YOUR TASK – Look through the entries below and extract exactly the lines from the one containing "red glasses: 5 -> 4" through the one containing "yellow apple: 0 -> 1", ends included.

TASK INPUT –
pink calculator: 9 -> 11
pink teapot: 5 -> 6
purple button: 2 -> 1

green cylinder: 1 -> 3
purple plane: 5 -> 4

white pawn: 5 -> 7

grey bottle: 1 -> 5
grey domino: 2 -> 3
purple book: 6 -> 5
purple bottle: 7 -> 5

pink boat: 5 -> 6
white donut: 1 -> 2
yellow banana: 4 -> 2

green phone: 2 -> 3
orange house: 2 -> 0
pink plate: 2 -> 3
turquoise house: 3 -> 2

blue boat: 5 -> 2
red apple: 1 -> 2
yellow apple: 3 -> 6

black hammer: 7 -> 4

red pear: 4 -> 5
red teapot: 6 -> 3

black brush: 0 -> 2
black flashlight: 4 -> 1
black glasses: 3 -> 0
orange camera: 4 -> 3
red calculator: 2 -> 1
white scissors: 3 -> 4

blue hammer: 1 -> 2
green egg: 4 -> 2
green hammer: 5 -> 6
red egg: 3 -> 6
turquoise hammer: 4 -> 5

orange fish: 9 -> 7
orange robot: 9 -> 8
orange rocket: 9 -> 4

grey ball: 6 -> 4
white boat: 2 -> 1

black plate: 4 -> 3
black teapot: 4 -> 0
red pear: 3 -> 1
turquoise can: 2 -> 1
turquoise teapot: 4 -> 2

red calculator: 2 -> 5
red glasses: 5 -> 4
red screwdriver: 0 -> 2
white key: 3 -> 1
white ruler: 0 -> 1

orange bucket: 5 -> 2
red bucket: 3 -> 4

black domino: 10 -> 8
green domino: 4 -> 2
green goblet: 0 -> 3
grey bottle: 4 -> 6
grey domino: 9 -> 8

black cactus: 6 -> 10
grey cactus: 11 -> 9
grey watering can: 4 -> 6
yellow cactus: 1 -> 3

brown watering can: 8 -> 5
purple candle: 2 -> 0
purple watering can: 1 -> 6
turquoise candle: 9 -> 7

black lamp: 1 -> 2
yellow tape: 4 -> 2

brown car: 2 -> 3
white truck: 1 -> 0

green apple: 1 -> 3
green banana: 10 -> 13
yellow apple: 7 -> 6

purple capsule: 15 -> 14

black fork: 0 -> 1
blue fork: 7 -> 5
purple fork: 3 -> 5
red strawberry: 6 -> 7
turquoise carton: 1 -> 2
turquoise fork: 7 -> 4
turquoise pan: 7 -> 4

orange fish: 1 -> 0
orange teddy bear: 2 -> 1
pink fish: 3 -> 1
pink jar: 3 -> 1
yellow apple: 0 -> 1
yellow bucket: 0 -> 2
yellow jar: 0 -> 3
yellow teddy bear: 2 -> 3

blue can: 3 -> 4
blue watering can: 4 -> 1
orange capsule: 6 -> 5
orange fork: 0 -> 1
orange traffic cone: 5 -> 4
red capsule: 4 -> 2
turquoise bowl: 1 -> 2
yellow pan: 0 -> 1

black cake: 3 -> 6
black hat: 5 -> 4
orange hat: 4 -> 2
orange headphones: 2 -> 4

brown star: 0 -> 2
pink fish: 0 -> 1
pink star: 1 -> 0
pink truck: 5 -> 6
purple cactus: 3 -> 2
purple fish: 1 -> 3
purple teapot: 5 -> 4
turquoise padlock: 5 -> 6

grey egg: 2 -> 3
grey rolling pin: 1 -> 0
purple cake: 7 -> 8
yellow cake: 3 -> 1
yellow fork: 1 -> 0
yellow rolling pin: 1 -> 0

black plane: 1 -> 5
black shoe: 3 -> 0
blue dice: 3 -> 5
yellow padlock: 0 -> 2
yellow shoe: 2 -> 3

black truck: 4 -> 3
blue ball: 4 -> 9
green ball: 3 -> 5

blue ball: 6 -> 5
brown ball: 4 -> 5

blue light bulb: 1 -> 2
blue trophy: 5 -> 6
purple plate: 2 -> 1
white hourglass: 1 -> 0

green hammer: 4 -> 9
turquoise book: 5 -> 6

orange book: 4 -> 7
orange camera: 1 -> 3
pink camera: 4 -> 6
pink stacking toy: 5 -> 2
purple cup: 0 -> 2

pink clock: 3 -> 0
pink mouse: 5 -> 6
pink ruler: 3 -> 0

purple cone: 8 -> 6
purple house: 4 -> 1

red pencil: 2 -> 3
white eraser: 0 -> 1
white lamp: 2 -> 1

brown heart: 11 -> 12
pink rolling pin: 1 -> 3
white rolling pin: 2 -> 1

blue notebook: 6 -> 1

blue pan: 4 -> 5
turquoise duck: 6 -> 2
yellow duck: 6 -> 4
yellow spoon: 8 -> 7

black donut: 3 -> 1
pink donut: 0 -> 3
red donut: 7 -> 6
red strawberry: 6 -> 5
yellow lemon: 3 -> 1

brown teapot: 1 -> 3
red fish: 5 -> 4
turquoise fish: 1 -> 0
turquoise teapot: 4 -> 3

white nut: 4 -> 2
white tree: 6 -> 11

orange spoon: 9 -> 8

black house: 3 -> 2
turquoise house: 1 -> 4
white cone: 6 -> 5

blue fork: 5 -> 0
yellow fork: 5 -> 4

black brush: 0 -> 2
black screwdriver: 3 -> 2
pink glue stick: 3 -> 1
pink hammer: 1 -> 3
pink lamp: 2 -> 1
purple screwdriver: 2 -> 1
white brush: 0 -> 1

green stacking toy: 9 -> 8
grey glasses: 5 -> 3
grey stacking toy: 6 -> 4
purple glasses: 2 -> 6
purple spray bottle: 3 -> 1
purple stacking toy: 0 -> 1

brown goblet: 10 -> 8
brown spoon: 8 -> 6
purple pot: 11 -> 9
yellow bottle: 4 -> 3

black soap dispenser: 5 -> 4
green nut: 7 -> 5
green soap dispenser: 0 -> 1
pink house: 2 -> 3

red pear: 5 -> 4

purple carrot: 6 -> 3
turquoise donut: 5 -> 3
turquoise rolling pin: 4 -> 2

EXERCISE OUTPUT –
red glasses: 5 -> 4
red screwdriver: 0 -> 2
white key: 3 -> 1
white ruler: 0 -> 1

orange bucket: 5 -> 2
red bucket: 3 -> 4

black domino: 10 -> 8
green domino: 4 -> 2
green goblet: 0 -> 3
grey bottle: 4 -> 6
grey domino: 9 -> 8

black cactus: 6 -> 10
grey cactus: 11 -> 9
grey watering can: 4 -> 6
yellow cactus: 1 -> 3

brown watering can: 8 -> 5
purple candle: 2 -> 0
purple watering can: 1 -> 6
turquoise candle: 9 -> 7

black lamp: 1 -> 2
yellow tape: 4 -> 2

brown car: 2 -> 3
white truck: 1 -> 0

green apple: 1 -> 3
green banana: 10 -> 13
yellow apple: 7 -> 6

purple capsule: 15 -> 14

black fork: 0 -> 1
blue fork: 7 -> 5
purple fork: 3 -> 5
red strawberry: 6 -> 7
turquoise carton: 1 -> 2
turquoise fork: 7 -> 4
turquoise pan: 7 -> 4

orange fish: 1 -> 0
orange teddy bear: 2 -> 1
pink fish: 3 -> 1
pink jar: 3 -> 1
yellow apple: 0 -> 1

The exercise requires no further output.